(Image change detection data)
■ ■ ■

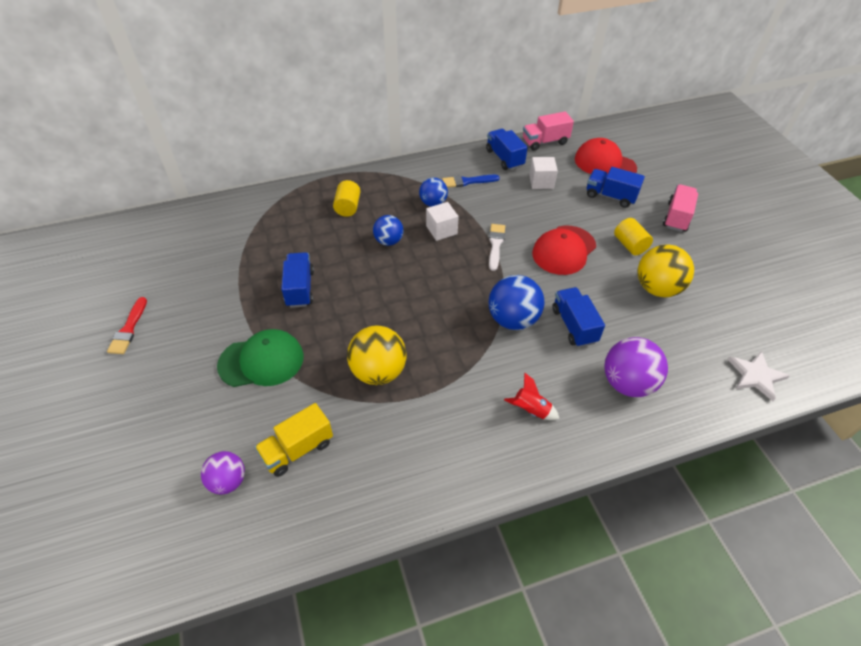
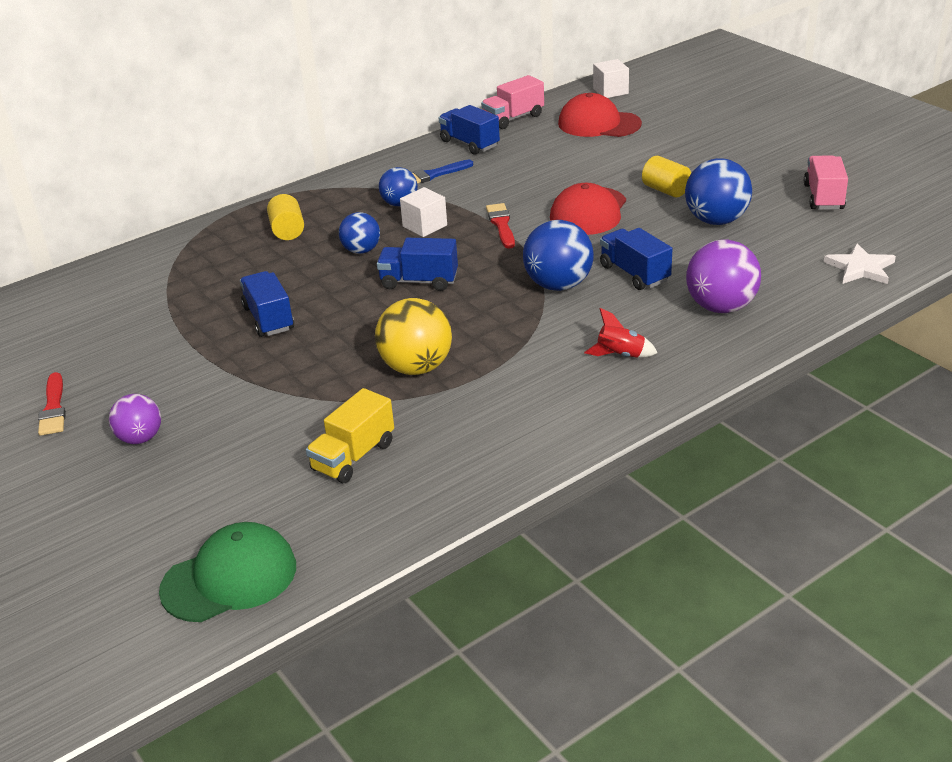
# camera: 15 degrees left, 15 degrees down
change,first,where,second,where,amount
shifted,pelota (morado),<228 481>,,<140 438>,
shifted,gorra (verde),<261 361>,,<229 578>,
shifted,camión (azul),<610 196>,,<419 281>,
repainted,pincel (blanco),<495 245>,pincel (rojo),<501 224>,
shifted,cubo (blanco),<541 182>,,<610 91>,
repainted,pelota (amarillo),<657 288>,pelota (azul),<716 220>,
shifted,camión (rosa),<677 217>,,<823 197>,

■ ■ ■

In the reply, each line of the data must appear exactly as written, and no picture may appear.

> [OUTPUT BELOW]
# camera: 15 degrees left, 15 degrees down
change,first,where,second,where,amount
shifted,pelota (morado),<228 481>,,<140 438>,
shifted,gorra (verde),<261 361>,,<229 578>,
shifted,camión (azul),<610 196>,,<419 281>,
repainted,pincel (blanco),<495 245>,pincel (rojo),<501 224>,
shifted,cubo (blanco),<541 182>,,<610 91>,
repainted,pelota (amarillo),<657 288>,pelota (azul),<716 220>,
shifted,camión (rosa),<677 217>,,<823 197>,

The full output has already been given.